- [What the exercise asks] Copy the listing below exactly. Pictures stay out of it.

=== Section Start ===

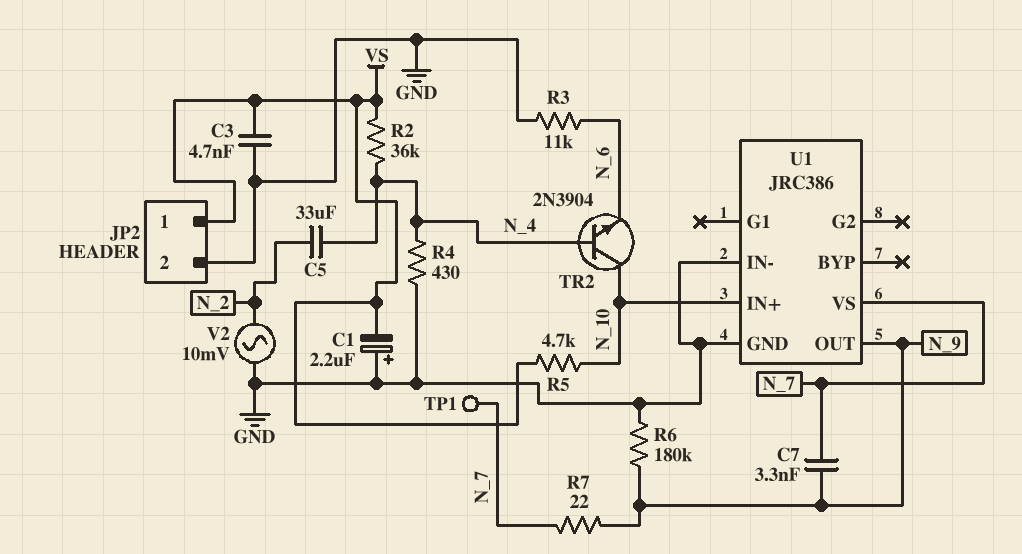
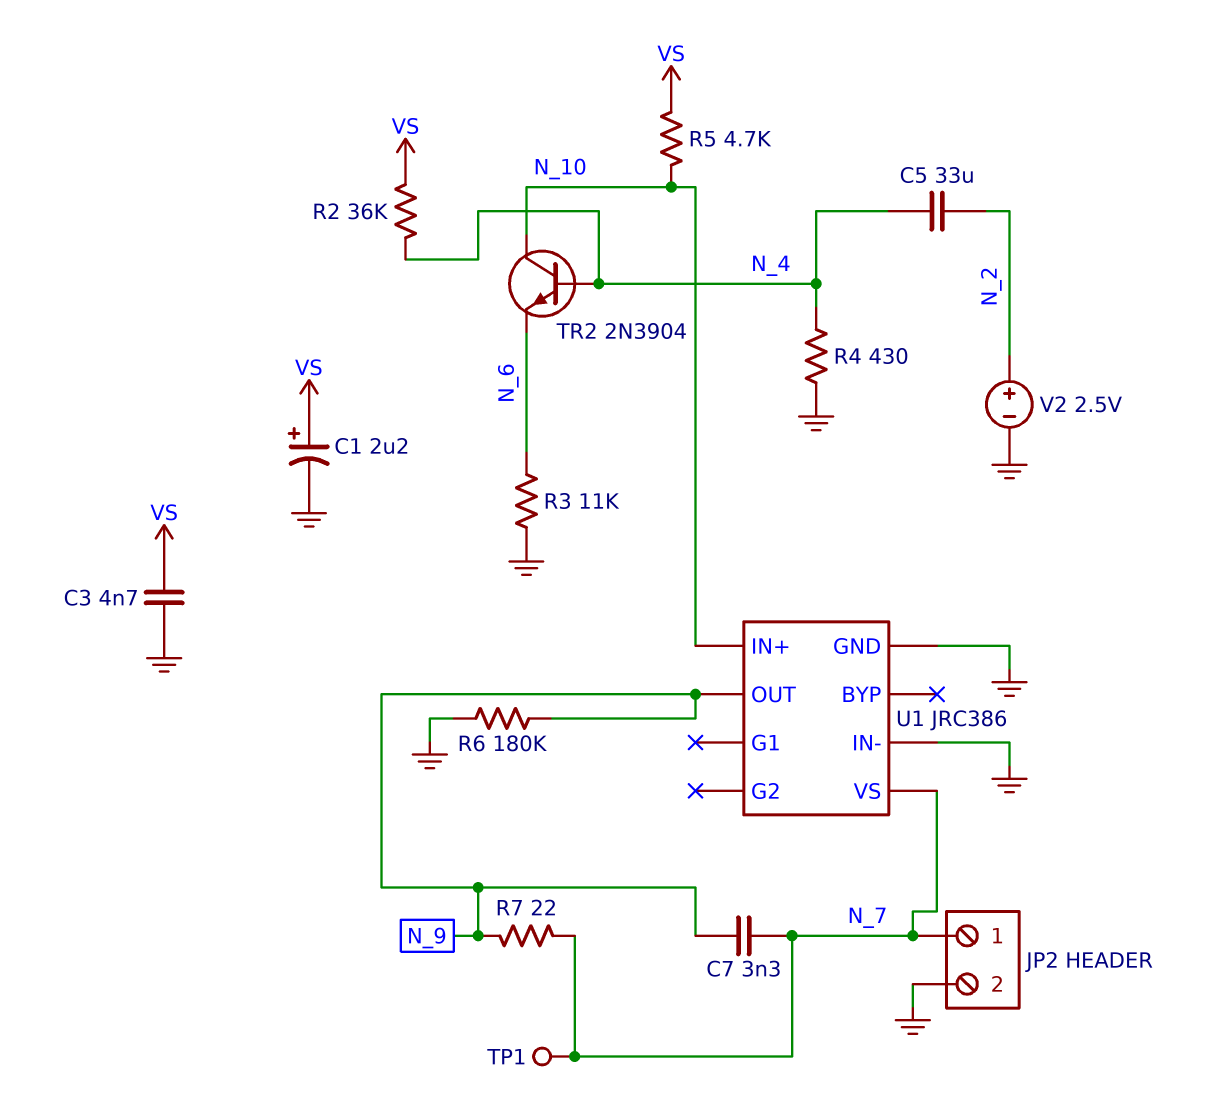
C1: 2.2uF (plus GND, minus VS) -> 2.2uF (plus VS, minus GND)
JP2 pin 1: VS -> N_7
V2: AC 10mV (GND, N_2) -> 2.5V (plus N_2, minus GND)

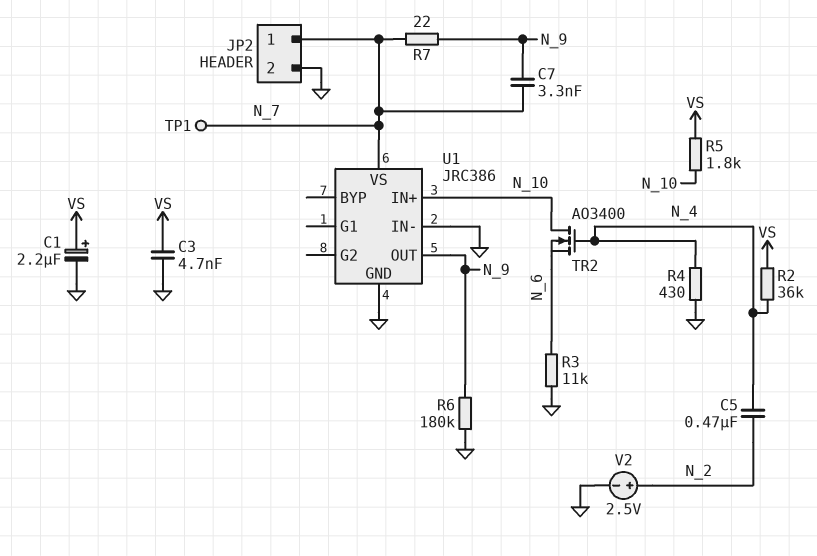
C5: 33uF (N_2, N_4) -> 470nF (N_2, N_4)
R5: 4.7k (N_10, VS) -> 1.8k (N_10, VS)
TR2: NPN 2N3904 (B N_4, C N_10, E N_6) -> NMOS AO3400 (G N_4, D N_10, S N_6)

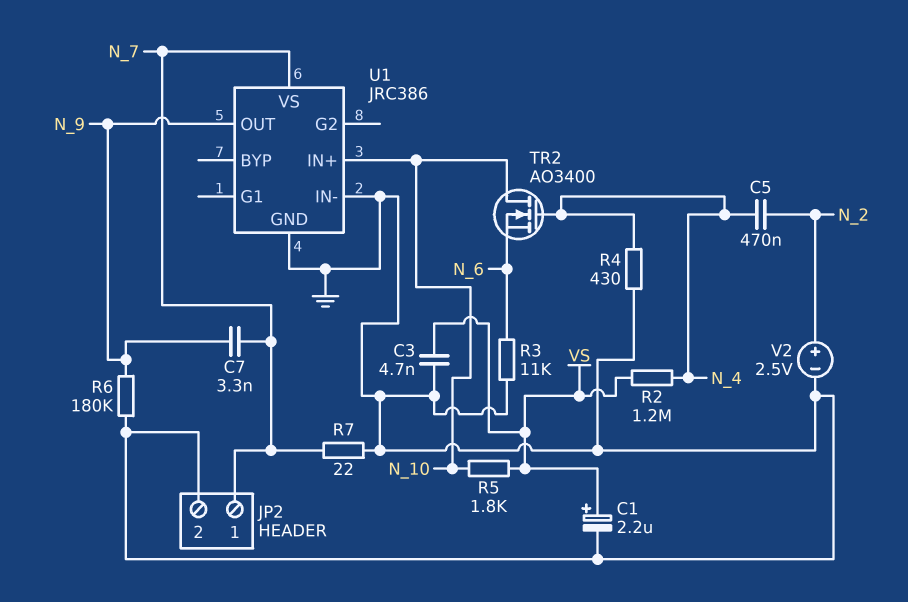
R2: 36k (N_4, VS) -> 1.2M (N_4, VS)
R7: 22 (N_7, N_9) -> 22 (GND, N_7)
TP1: test point (N_7) -> none

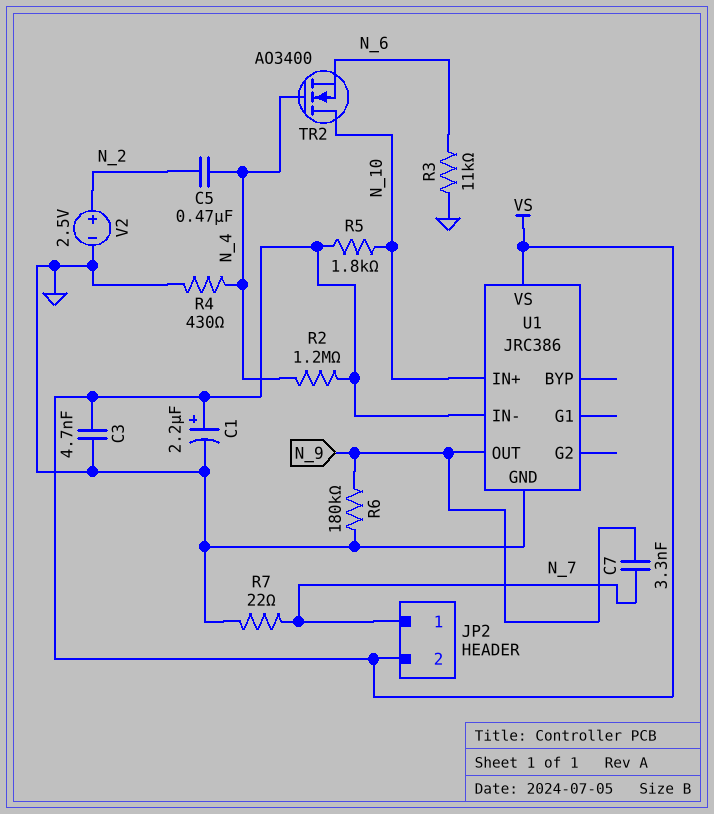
JP2 pin 2: GND -> VS
U1 pin IN-: GND -> VS
U1 pin VS: N_7 -> VS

=== Section End ===

- [Solution]
C1: 2.2uF (plus GND, minus VS) -> 2.2uF (plus VS, minus GND)
JP2 pin 1: VS -> N_7
V2: AC 10mV (GND, N_2) -> 2.5V (plus N_2, minus GND)

C5: 33uF (N_2, N_4) -> 470nF (N_2, N_4)
R5: 4.7k (N_10, VS) -> 1.8k (N_10, VS)
TR2: NPN 2N3904 (B N_4, C N_10, E N_6) -> NMOS AO3400 (G N_4, D N_10, S N_6)

R2: 36k (N_4, VS) -> 1.2M (N_4, VS)
R7: 22 (N_7, N_9) -> 22 (GND, N_7)
TP1: test point (N_7) -> none

JP2 pin 2: GND -> VS
U1 pin IN-: GND -> VS
U1 pin VS: N_7 -> VS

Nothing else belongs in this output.